* [Task statement] What is needed is an exact copy of the lines in the entries below from the one holding "russet pill shape" through the one holding "[525,333,62,66] | x1.65 |", pictures excluded.

* [Scene images with change listings]
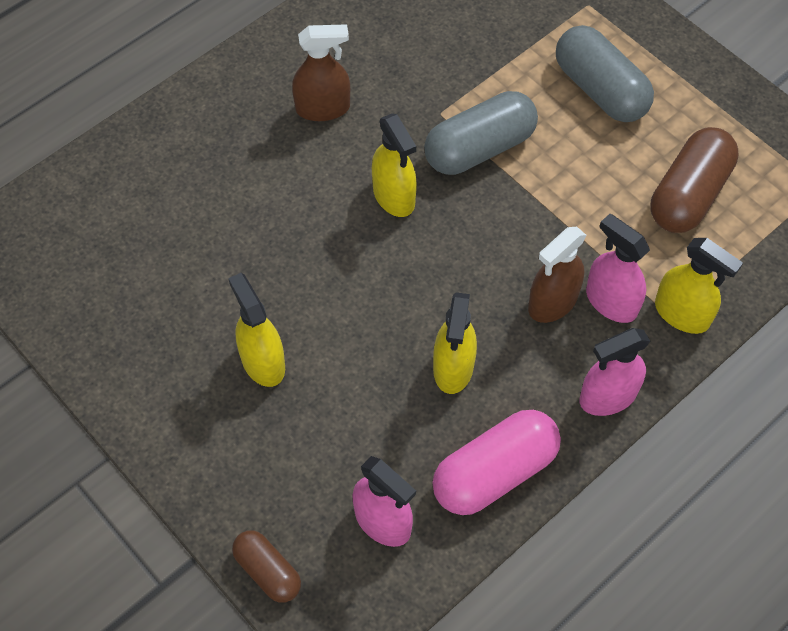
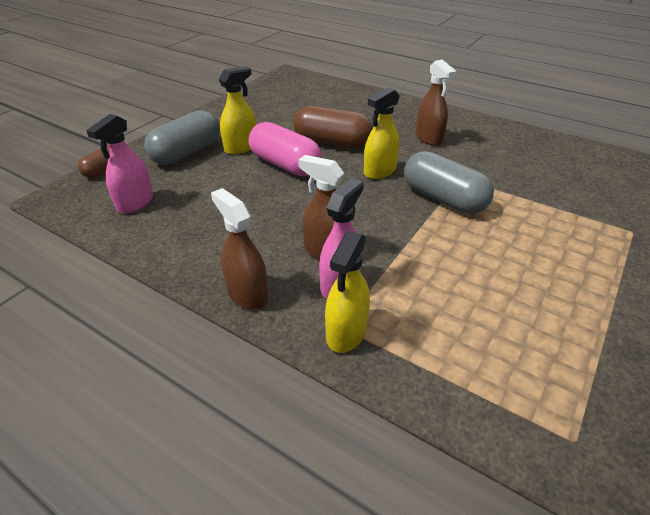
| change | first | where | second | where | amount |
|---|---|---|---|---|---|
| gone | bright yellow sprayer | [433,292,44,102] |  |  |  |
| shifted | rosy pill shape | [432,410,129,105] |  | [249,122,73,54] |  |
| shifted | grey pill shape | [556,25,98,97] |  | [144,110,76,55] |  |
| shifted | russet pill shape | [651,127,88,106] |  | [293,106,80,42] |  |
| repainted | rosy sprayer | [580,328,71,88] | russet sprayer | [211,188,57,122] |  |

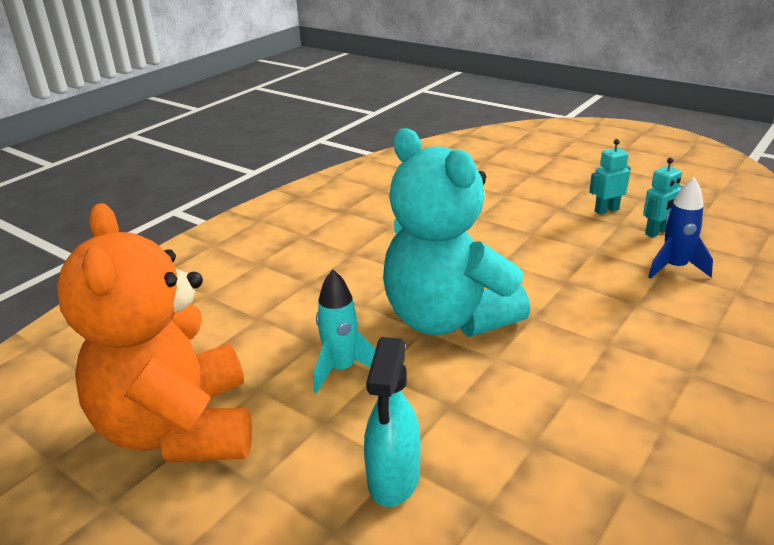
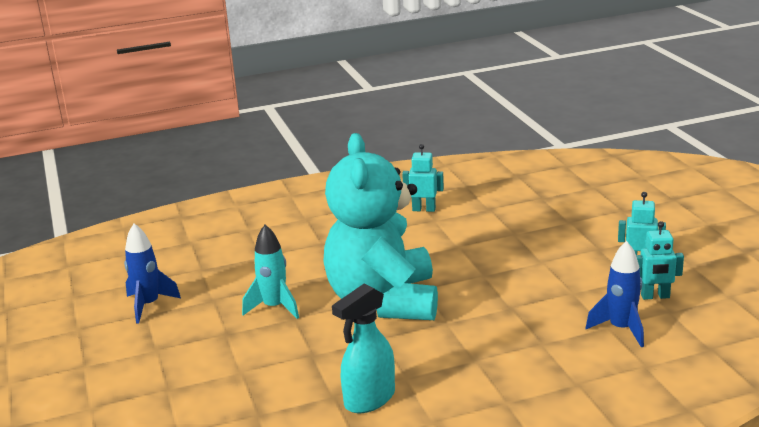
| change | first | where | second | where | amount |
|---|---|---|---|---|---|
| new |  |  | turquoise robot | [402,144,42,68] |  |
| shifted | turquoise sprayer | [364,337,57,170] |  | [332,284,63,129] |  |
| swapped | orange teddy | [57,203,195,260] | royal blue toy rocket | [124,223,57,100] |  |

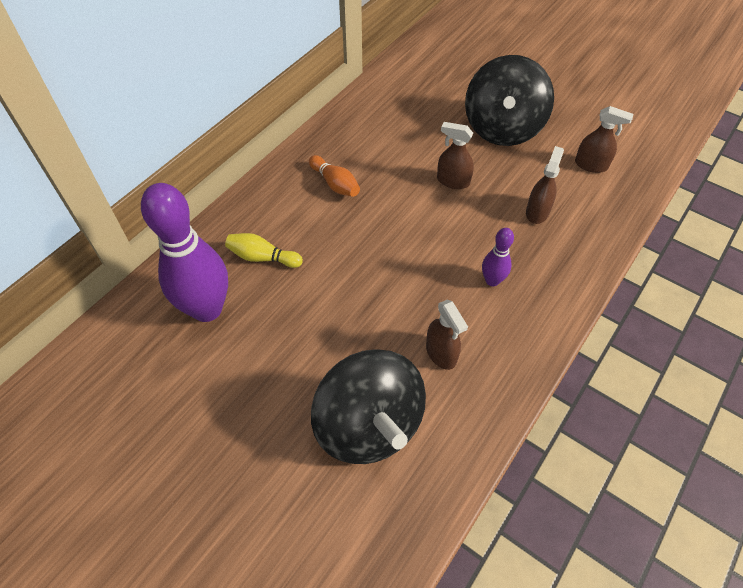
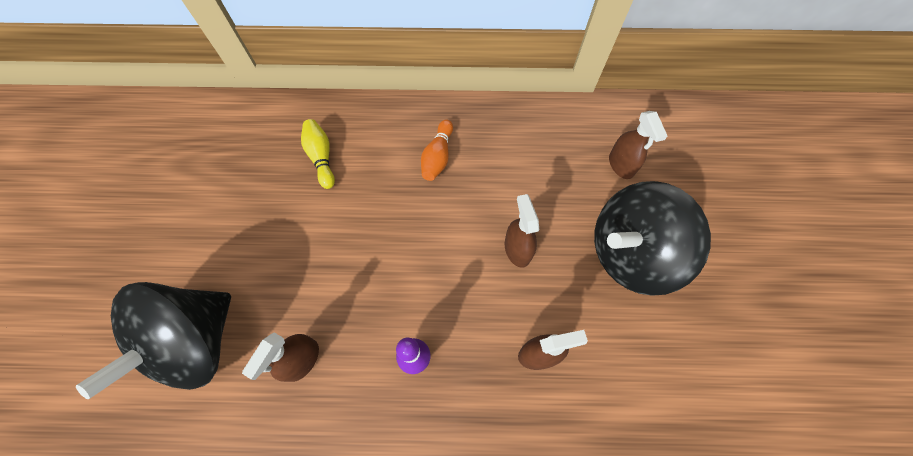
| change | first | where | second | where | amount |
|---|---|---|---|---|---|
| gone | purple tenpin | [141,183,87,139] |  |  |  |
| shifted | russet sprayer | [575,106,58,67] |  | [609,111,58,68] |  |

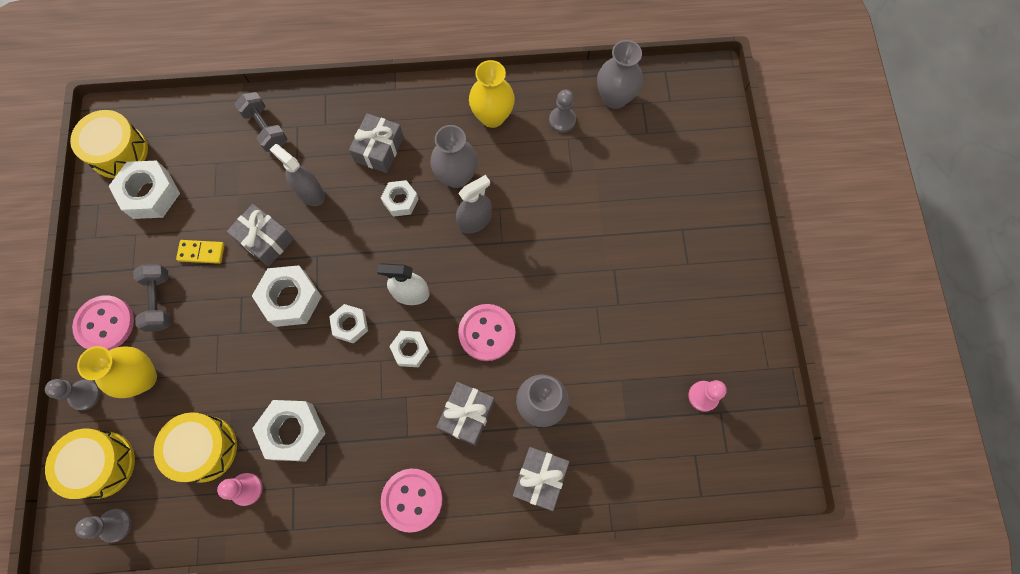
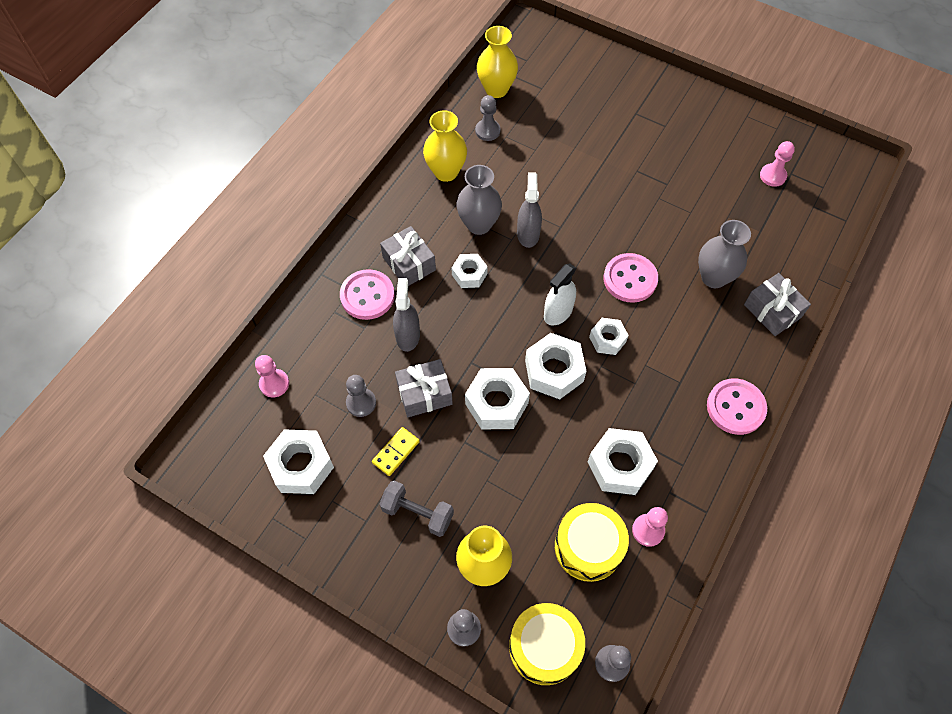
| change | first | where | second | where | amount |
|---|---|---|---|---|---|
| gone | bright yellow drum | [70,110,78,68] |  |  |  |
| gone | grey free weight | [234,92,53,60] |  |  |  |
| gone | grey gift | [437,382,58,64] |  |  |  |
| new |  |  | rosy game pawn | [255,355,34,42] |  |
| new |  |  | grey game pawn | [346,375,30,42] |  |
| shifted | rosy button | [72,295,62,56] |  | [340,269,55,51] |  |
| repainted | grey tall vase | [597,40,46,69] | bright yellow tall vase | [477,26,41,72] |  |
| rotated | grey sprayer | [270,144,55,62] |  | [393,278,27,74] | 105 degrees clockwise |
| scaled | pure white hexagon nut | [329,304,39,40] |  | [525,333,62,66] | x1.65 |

...

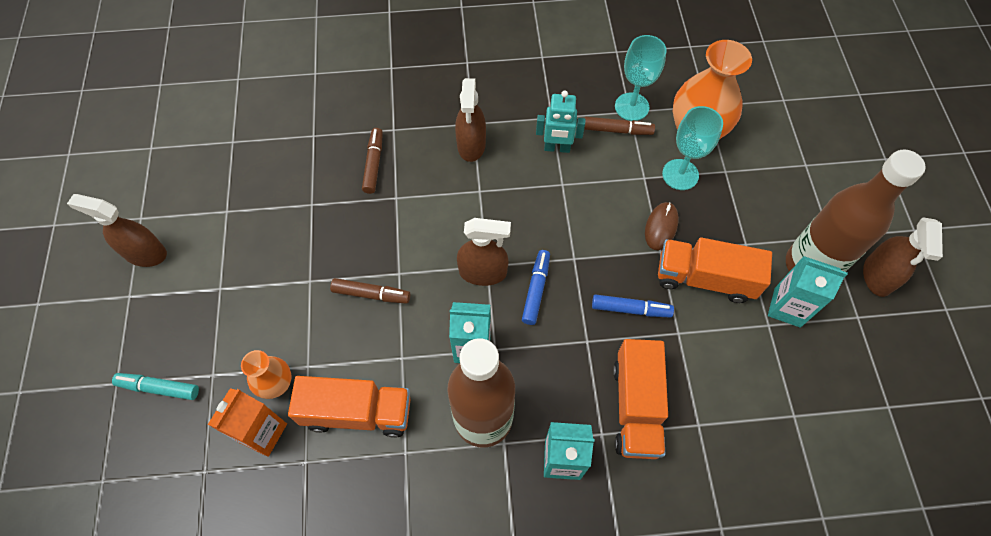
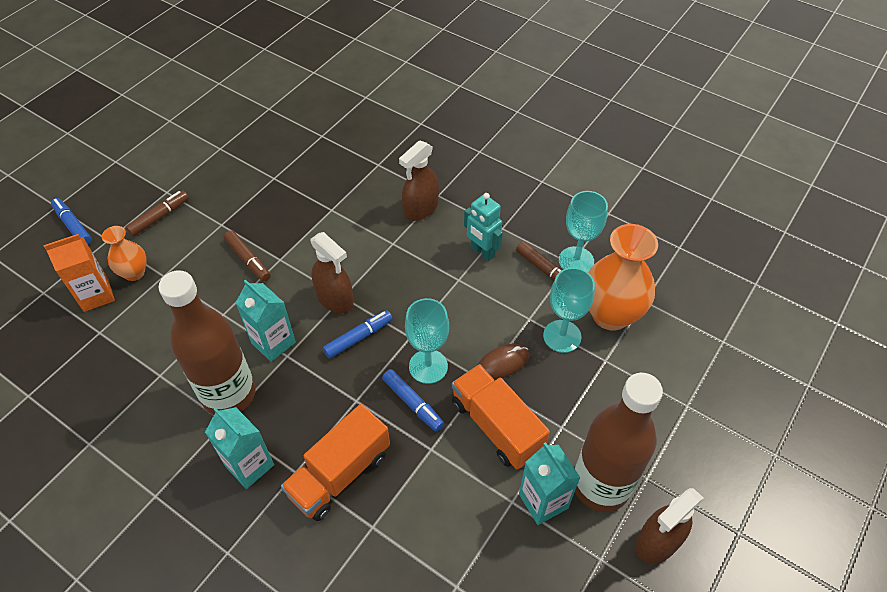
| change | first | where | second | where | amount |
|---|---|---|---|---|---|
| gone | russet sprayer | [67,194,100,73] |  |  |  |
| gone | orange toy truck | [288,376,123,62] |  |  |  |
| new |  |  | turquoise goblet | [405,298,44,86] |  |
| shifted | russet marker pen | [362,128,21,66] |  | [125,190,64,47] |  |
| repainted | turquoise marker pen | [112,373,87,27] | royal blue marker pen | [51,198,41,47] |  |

* * *

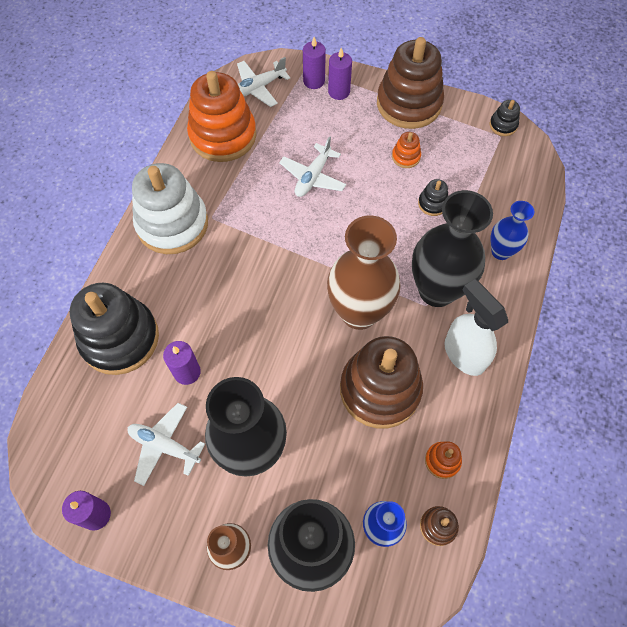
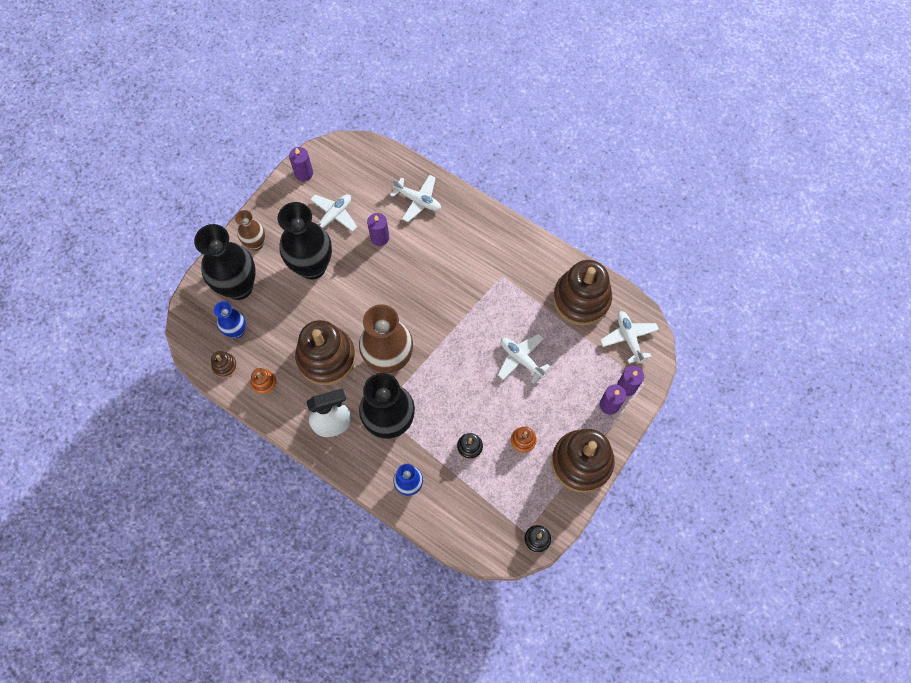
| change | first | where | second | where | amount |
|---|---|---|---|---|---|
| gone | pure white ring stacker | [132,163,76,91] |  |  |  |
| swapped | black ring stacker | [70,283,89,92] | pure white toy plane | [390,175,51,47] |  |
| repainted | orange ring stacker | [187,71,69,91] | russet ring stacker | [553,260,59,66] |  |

* [Task solution]
| shifted | russet pill shape | [651,127,88,106] |  | [293,106,80,42] |  |
| repainted | rosy sprayer | [580,328,71,88] | russet sprayer | [211,188,57,122] |  |

| change | first | where | second | where | amount |
|---|---|---|---|---|---|
| new |  |  | turquoise robot | [402,144,42,68] |  |
| shifted | turquoise sprayer | [364,337,57,170] |  | [332,284,63,129] |  |
| swapped | orange teddy | [57,203,195,260] | royal blue toy rocket | [124,223,57,100] |  |

| change | first | where | second | where | amount |
|---|---|---|---|---|---|
| gone | purple tenpin | [141,183,87,139] |  |  |  |
| shifted | russet sprayer | [575,106,58,67] |  | [609,111,58,68] |  |

| change | first | where | second | where | amount |
|---|---|---|---|---|---|
| gone | bright yellow drum | [70,110,78,68] |  |  |  |
| gone | grey free weight | [234,92,53,60] |  |  |  |
| gone | grey gift | [437,382,58,64] |  |  |  |
| new |  |  | rosy game pawn | [255,355,34,42] |  |
| new |  |  | grey game pawn | [346,375,30,42] |  |
| shifted | rosy button | [72,295,62,56] |  | [340,269,55,51] |  |
| repainted | grey tall vase | [597,40,46,69] | bright yellow tall vase | [477,26,41,72] |  |
| rotated | grey sprayer | [270,144,55,62] |  | [393,278,27,74] | 105 degrees clockwise |
| scaled | pure white hexagon nut | [329,304,39,40] |  | [525,333,62,66] | x1.65 |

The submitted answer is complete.